■ **Task directions**:
Down to the last line, repeat the entries exactly and drop any image.

- - - -

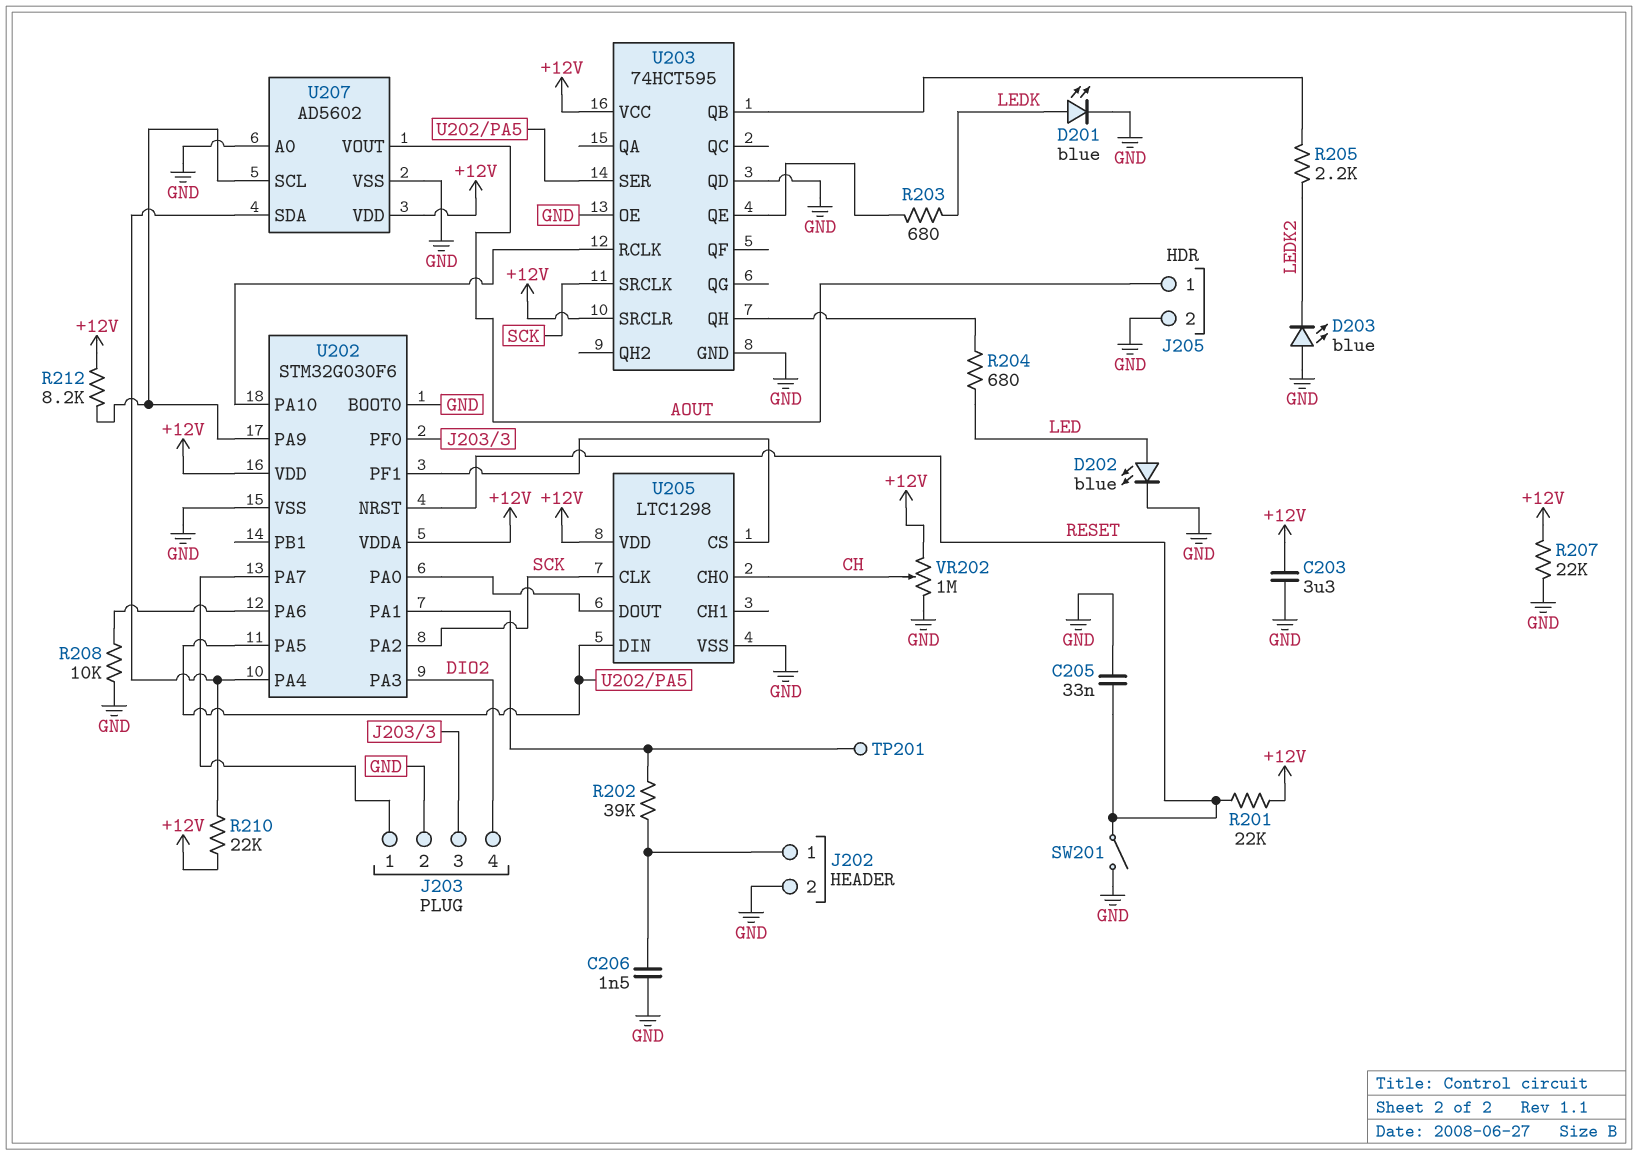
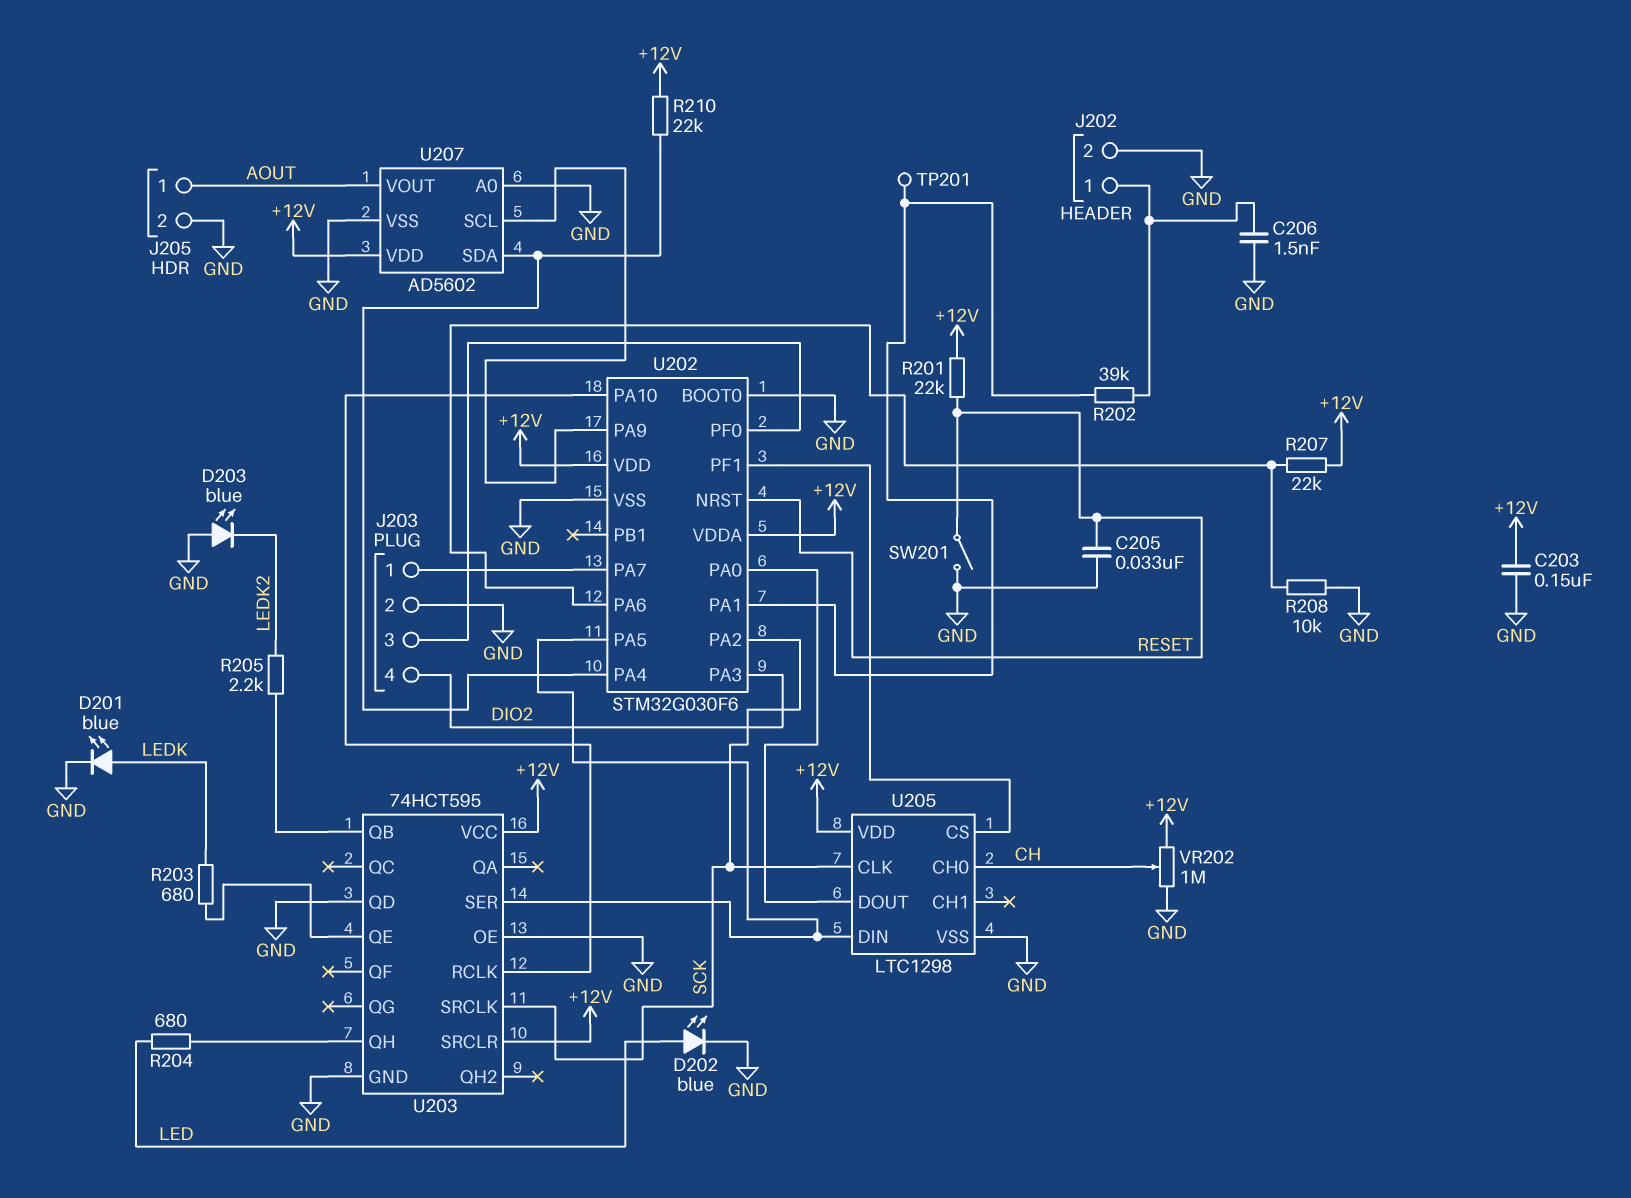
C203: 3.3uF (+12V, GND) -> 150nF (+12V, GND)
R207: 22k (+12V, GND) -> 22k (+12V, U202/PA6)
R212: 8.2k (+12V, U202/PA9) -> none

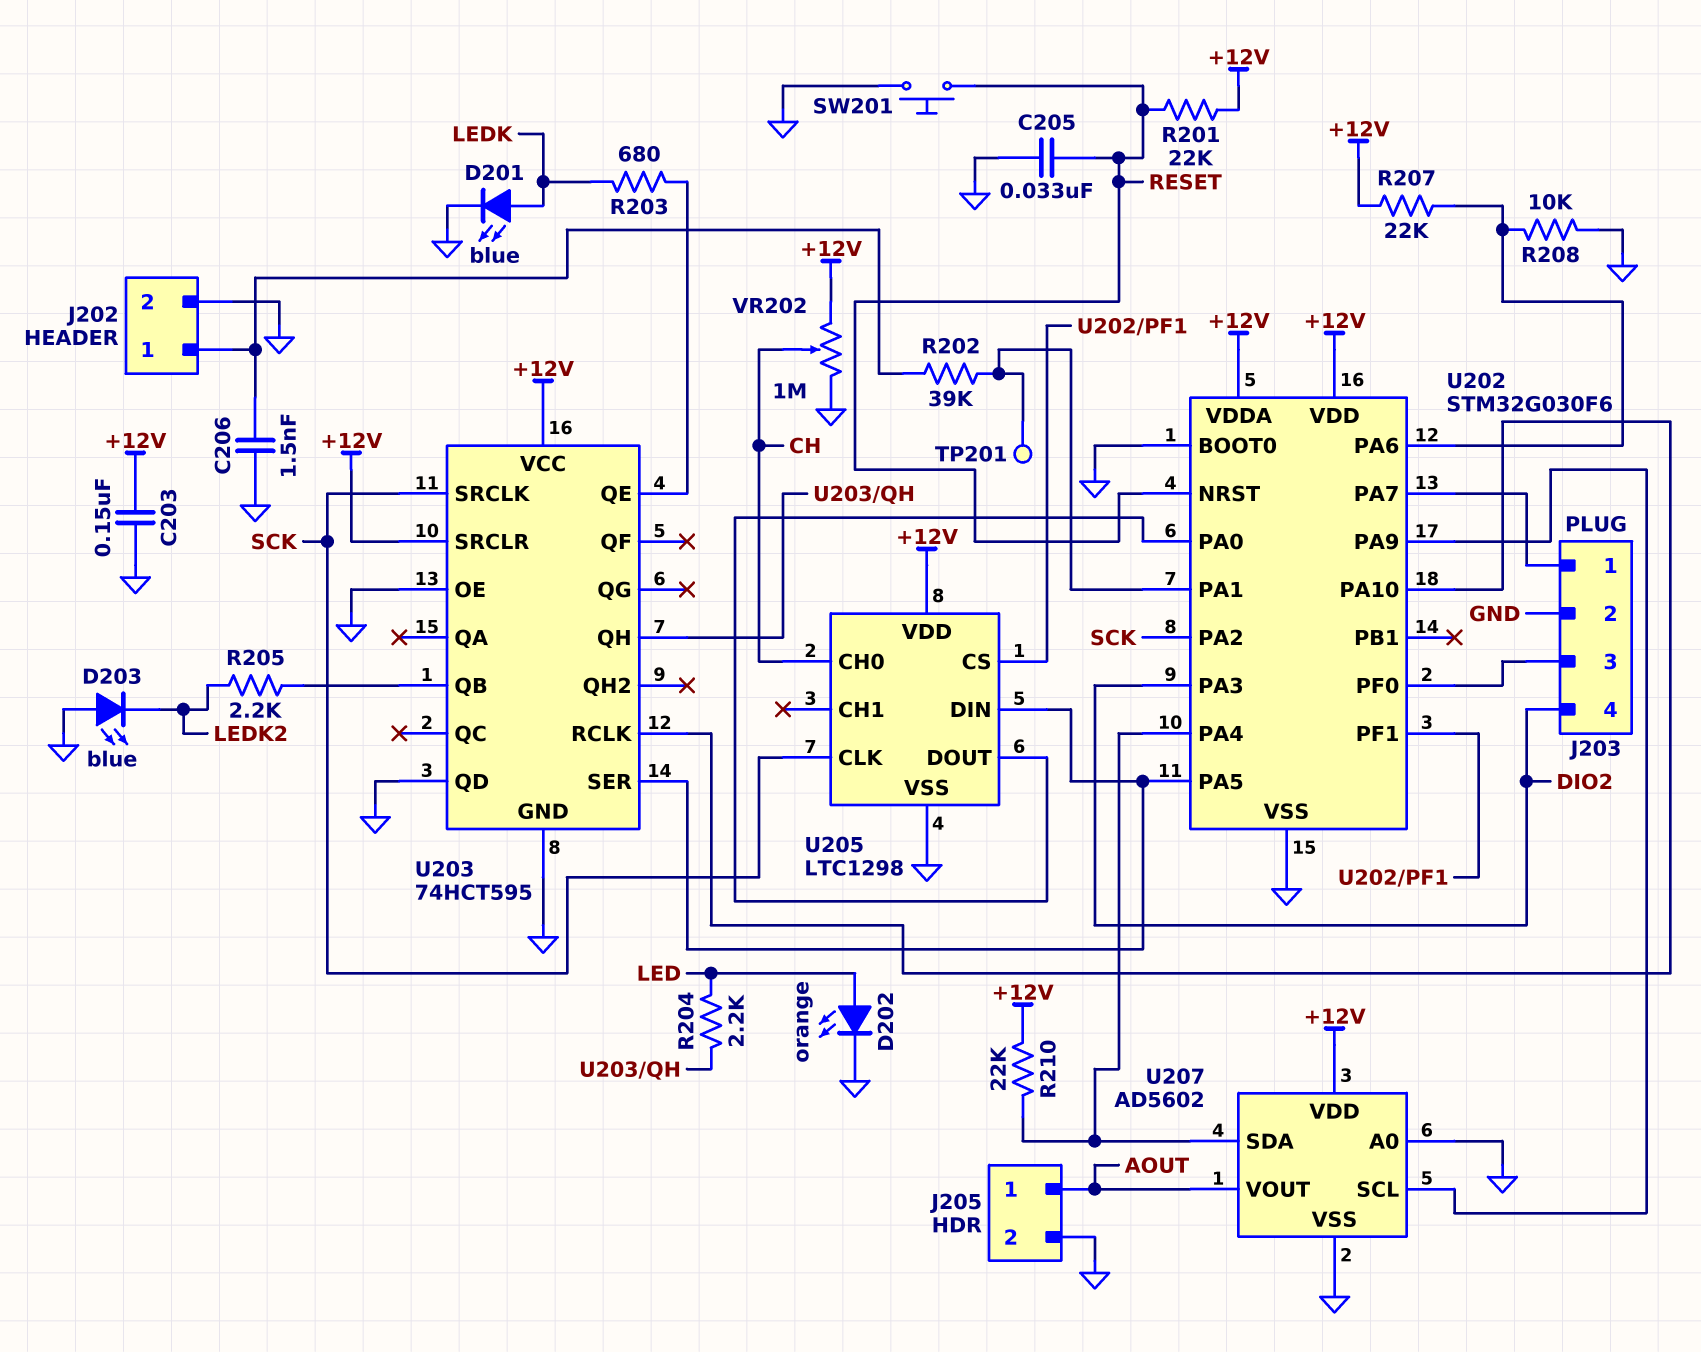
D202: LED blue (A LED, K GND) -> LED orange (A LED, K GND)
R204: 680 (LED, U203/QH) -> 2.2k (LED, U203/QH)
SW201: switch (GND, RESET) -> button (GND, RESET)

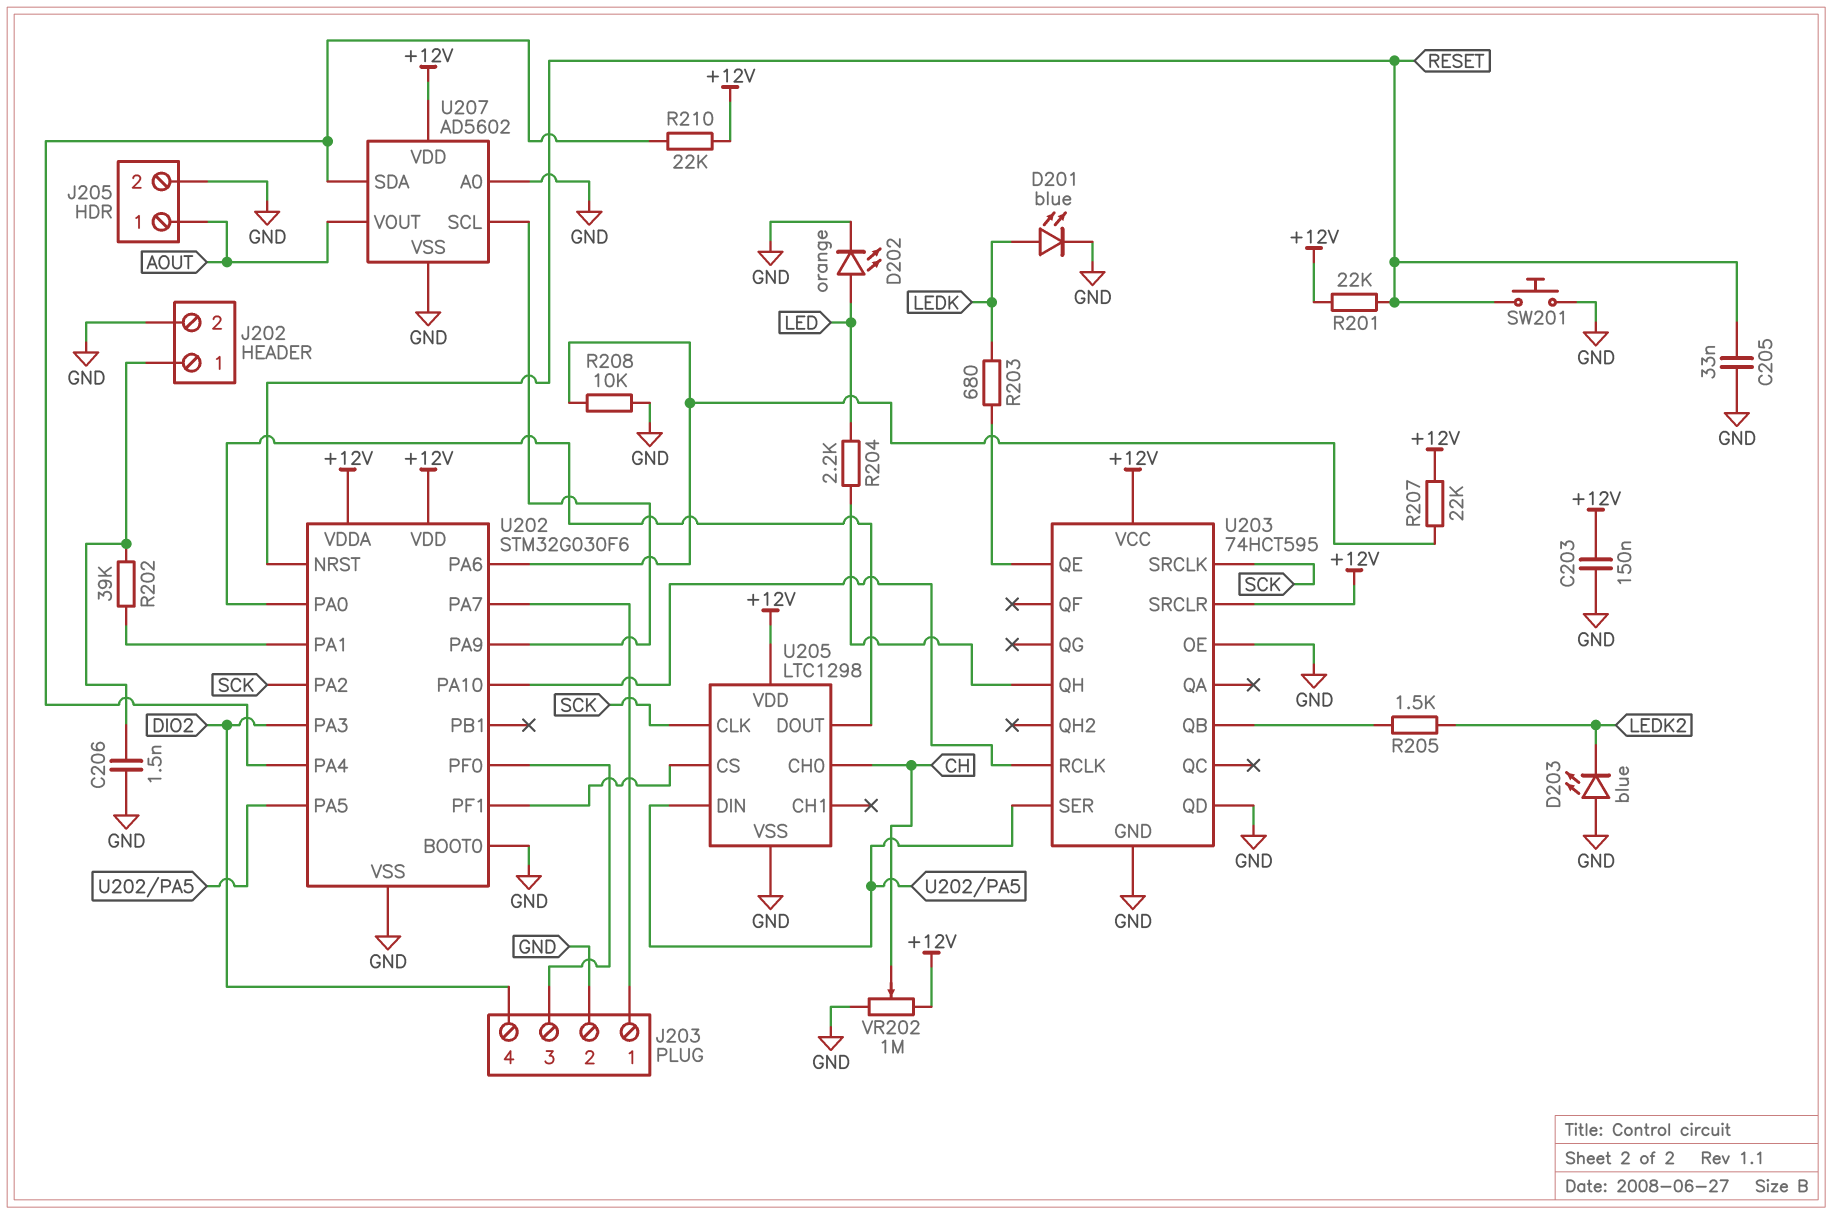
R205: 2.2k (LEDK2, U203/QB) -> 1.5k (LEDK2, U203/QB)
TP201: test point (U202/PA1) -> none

- - - -

■ **Solved problem**:
C203: 3.3uF (+12V, GND) -> 150nF (+12V, GND)
R207: 22k (+12V, GND) -> 22k (+12V, U202/PA6)
R212: 8.2k (+12V, U202/PA9) -> none

D202: LED blue (A LED, K GND) -> LED orange (A LED, K GND)
R204: 680 (LED, U203/QH) -> 2.2k (LED, U203/QH)
SW201: switch (GND, RESET) -> button (GND, RESET)

R205: 2.2k (LEDK2, U203/QB) -> 1.5k (LEDK2, U203/QB)
TP201: test point (U202/PA1) -> none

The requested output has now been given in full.